Your instructions
Please transcribe the entries below without omitting a single character.

Working data
◆ ◆ ◆

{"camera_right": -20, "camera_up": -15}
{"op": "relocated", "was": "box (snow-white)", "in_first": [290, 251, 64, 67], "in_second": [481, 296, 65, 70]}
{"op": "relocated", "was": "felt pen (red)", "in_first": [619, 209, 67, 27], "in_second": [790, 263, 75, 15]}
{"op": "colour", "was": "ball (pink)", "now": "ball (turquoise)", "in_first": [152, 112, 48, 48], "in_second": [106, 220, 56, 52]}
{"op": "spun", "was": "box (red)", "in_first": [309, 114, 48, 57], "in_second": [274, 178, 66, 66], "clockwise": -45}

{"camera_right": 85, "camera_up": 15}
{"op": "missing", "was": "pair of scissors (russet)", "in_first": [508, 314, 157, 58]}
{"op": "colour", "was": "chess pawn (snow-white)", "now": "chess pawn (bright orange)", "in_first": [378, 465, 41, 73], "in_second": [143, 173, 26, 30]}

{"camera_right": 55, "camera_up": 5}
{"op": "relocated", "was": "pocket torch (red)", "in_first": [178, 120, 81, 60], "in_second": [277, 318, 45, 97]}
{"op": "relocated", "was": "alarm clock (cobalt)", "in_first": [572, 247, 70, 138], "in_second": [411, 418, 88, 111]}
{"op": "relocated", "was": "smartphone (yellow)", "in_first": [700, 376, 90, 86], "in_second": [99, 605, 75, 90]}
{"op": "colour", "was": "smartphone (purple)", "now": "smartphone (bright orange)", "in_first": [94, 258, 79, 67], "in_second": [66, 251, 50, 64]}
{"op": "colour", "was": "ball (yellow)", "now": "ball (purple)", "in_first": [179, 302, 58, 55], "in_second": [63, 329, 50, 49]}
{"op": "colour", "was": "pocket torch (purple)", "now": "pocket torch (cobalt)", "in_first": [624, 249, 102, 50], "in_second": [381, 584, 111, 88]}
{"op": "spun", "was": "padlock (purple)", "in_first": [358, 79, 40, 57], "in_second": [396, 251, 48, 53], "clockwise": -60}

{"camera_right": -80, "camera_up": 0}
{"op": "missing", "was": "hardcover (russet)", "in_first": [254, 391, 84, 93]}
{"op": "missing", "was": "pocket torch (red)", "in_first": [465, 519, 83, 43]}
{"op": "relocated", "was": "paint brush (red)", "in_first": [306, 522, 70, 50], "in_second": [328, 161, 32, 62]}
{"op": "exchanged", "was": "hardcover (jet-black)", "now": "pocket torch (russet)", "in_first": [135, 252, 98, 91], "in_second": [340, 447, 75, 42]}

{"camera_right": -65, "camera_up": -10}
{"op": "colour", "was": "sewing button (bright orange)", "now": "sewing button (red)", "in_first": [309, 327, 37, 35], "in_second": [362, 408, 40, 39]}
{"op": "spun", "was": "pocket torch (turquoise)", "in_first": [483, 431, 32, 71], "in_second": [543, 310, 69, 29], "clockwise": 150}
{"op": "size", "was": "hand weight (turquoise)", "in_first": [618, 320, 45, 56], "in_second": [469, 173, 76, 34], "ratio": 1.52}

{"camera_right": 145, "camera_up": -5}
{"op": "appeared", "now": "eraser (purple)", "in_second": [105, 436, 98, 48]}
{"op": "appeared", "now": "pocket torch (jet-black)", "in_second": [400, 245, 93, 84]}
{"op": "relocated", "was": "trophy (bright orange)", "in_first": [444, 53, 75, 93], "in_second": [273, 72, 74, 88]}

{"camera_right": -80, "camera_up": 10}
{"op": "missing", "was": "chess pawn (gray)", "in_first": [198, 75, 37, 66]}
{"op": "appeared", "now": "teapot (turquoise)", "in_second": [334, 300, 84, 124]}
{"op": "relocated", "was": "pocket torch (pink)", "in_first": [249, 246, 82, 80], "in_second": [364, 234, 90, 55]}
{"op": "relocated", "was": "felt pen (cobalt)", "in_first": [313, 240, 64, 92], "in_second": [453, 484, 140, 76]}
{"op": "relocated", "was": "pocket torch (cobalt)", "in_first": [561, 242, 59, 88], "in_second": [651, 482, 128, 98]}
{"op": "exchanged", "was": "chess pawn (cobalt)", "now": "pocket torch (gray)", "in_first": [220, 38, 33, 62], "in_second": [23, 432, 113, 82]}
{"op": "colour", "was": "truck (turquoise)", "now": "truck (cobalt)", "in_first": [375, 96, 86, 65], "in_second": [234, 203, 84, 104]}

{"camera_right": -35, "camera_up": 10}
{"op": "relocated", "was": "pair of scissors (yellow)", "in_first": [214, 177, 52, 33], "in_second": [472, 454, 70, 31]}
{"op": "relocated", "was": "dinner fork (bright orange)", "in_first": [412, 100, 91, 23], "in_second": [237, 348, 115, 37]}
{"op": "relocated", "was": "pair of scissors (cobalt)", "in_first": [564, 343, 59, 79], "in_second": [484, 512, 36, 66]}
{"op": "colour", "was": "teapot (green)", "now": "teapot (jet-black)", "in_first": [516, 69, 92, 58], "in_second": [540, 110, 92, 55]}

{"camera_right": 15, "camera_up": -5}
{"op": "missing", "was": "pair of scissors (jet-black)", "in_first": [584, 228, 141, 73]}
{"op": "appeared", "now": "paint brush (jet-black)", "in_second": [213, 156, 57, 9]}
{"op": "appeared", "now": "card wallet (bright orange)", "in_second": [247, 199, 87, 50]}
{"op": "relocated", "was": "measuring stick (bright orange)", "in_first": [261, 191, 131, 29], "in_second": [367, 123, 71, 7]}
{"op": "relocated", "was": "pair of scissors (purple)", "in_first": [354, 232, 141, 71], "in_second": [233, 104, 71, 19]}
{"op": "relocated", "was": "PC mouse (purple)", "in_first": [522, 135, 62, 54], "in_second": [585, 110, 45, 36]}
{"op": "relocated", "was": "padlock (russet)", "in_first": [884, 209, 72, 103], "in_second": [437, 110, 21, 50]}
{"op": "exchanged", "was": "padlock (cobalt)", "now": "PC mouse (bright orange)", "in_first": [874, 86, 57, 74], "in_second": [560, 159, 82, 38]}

◆ ◆ ◆

Exercise output
{"camera_right": -20, "camera_up": -15}
{"op": "relocated", "was": "box (snow-white)", "in_first": [290, 251, 64, 67], "in_second": [481, 296, 65, 70]}
{"op": "relocated", "was": "felt pen (red)", "in_first": [619, 209, 67, 27], "in_second": [790, 263, 75, 15]}
{"op": "colour", "was": "ball (pink)", "now": "ball (turquoise)", "in_first": [152, 112, 48, 48], "in_second": [106, 220, 56, 52]}
{"op": "spun", "was": "box (red)", "in_first": [309, 114, 48, 57], "in_second": [274, 178, 66, 66], "clockwise": -45}

{"camera_right": 85, "camera_up": 15}
{"op": "missing", "was": "pair of scissors (russet)", "in_first": [508, 314, 157, 58]}
{"op": "colour", "was": "chess pawn (snow-white)", "now": "chess pawn (bright orange)", "in_first": [378, 465, 41, 73], "in_second": [143, 173, 26, 30]}

{"camera_right": 55, "camera_up": 5}
{"op": "relocated", "was": "pocket torch (red)", "in_first": [178, 120, 81, 60], "in_second": [277, 318, 45, 97]}
{"op": "relocated", "was": "alarm clock (cobalt)", "in_first": [572, 247, 70, 138], "in_second": [411, 418, 88, 111]}
{"op": "relocated", "was": "smartphone (yellow)", "in_first": [700, 376, 90, 86], "in_second": [99, 605, 75, 90]}
{"op": "colour", "was": "smartphone (purple)", "now": "smartphone (bright orange)", "in_first": [94, 258, 79, 67], "in_second": [66, 251, 50, 64]}
{"op": "colour", "was": "ball (yellow)", "now": "ball (purple)", "in_first": [179, 302, 58, 55], "in_second": [63, 329, 50, 49]}
{"op": "colour", "was": "pocket torch (purple)", "now": "pocket torch (cobalt)", "in_first": [624, 249, 102, 50], "in_second": [381, 584, 111, 88]}
{"op": "spun", "was": "padlock (purple)", "in_first": [358, 79, 40, 57], "in_second": [396, 251, 48, 53], "clockwise": -60}

{"camera_right": -80, "camera_up": 0}
{"op": "missing", "was": "hardcover (russet)", "in_first": [254, 391, 84, 93]}
{"op": "missing", "was": "pocket torch (red)", "in_first": [465, 519, 83, 43]}
{"op": "relocated", "was": "paint brush (red)", "in_first": [306, 522, 70, 50], "in_second": [328, 161, 32, 62]}
{"op": "exchanged", "was": "hardcover (jet-black)", "now": "pocket torch (russet)", "in_first": [135, 252, 98, 91], "in_second": [340, 447, 75, 42]}

{"camera_right": -65, "camera_up": -10}
{"op": "colour", "was": "sewing button (bright orange)", "now": "sewing button (red)", "in_first": [309, 327, 37, 35], "in_second": [362, 408, 40, 39]}
{"op": "spun", "was": "pocket torch (turquoise)", "in_first": [483, 431, 32, 71], "in_second": [543, 310, 69, 29], "clockwise": 150}
{"op": "size", "was": "hand weight (turquoise)", "in_first": [618, 320, 45, 56], "in_second": [469, 173, 76, 34], "ratio": 1.52}

{"camera_right": 145, "camera_up": -5}
{"op": "appeared", "now": "eraser (purple)", "in_second": [105, 436, 98, 48]}
{"op": "appeared", "now": "pocket torch (jet-black)", "in_second": [400, 245, 93, 84]}
{"op": "relocated", "was": "trophy (bright orange)", "in_first": [444, 53, 75, 93], "in_second": [273, 72, 74, 88]}

{"camera_right": -80, "camera_up": 10}
{"op": "missing", "was": "chess pawn (gray)", "in_first": [198, 75, 37, 66]}
{"op": "appeared", "now": "teapot (turquoise)", "in_second": [334, 300, 84, 124]}
{"op": "relocated", "was": "pocket torch (pink)", "in_first": [249, 246, 82, 80], "in_second": [364, 234, 90, 55]}
{"op": "relocated", "was": "felt pen (cobalt)", "in_first": [313, 240, 64, 92], "in_second": [453, 484, 140, 76]}
{"op": "relocated", "was": "pocket torch (cobalt)", "in_first": [561, 242, 59, 88], "in_second": [651, 482, 128, 98]}
{"op": "exchanged", "was": "chess pawn (cobalt)", "now": "pocket torch (gray)", "in_first": [220, 38, 33, 62], "in_second": [23, 432, 113, 82]}
{"op": "colour", "was": "truck (turquoise)", "now": "truck (cobalt)", "in_first": [375, 96, 86, 65], "in_second": [234, 203, 84, 104]}

{"camera_right": -35, "camera_up": 10}
{"op": "relocated", "was": "pair of scissors (yellow)", "in_first": [214, 177, 52, 33], "in_second": [472, 454, 70, 31]}
{"op": "relocated", "was": "dinner fork (bright orange)", "in_first": [412, 100, 91, 23], "in_second": [237, 348, 115, 37]}
{"op": "relocated", "was": "pair of scissors (cobalt)", "in_first": [564, 343, 59, 79], "in_second": [484, 512, 36, 66]}
{"op": "colour", "was": "teapot (green)", "now": "teapot (jet-black)", "in_first": [516, 69, 92, 58], "in_second": [540, 110, 92, 55]}

{"camera_right": 15, "camera_up": -5}
{"op": "missing", "was": "pair of scissors (jet-black)", "in_first": [584, 228, 141, 73]}
{"op": "appeared", "now": "paint brush (jet-black)", "in_second": [213, 156, 57, 9]}
{"op": "appeared", "now": "card wallet (bright orange)", "in_second": [247, 199, 87, 50]}
{"op": "relocated", "was": "measuring stick (bright orange)", "in_first": [261, 191, 131, 29], "in_second": [367, 123, 71, 7]}
{"op": "relocated", "was": "pair of scissors (purple)", "in_first": [354, 232, 141, 71], "in_second": [233, 104, 71, 19]}
{"op": "relocated", "was": "PC mouse (purple)", "in_first": [522, 135, 62, 54], "in_second": [585, 110, 45, 36]}
{"op": "relocated", "was": "padlock (russet)", "in_first": [884, 209, 72, 103], "in_second": [437, 110, 21, 50]}
{"op": "exchanged", "was": "padlock (cobalt)", "now": "PC mouse (bright orange)", "in_first": [874, 86, 57, 74], "in_second": [560, 159, 82, 38]}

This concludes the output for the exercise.